**Exercise details**
In the listing below, find every line with the string "grey" and pull it out.

**Records provided**
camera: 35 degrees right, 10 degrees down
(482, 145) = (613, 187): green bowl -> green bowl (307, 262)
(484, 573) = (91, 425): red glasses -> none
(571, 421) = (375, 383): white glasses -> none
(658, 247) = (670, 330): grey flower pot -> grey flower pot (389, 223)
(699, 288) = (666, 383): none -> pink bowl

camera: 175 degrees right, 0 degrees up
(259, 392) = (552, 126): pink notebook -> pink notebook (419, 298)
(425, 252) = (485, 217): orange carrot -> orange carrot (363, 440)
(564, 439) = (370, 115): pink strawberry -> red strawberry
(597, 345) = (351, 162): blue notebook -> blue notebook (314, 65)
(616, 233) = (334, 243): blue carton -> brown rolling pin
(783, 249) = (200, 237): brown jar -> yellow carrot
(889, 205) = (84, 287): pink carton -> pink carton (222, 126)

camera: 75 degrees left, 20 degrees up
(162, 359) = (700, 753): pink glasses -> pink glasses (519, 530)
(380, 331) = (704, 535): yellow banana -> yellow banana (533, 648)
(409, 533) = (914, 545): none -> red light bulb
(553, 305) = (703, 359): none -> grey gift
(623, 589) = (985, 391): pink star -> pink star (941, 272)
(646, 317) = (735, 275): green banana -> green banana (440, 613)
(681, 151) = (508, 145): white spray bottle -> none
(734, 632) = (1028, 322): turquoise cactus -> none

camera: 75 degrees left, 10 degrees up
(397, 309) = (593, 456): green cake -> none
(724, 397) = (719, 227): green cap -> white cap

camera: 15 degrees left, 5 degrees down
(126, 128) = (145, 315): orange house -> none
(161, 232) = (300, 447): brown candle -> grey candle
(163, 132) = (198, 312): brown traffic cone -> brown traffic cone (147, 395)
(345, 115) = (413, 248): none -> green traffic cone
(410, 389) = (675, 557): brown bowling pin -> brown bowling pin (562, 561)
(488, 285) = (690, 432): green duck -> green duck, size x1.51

**Response area**
(658, 247) = (670, 330): grey flower pot -> grey flower pot (389, 223)
(553, 305) = (703, 359): none -> grey gift
(161, 232) = (300, 447): brown candle -> grey candle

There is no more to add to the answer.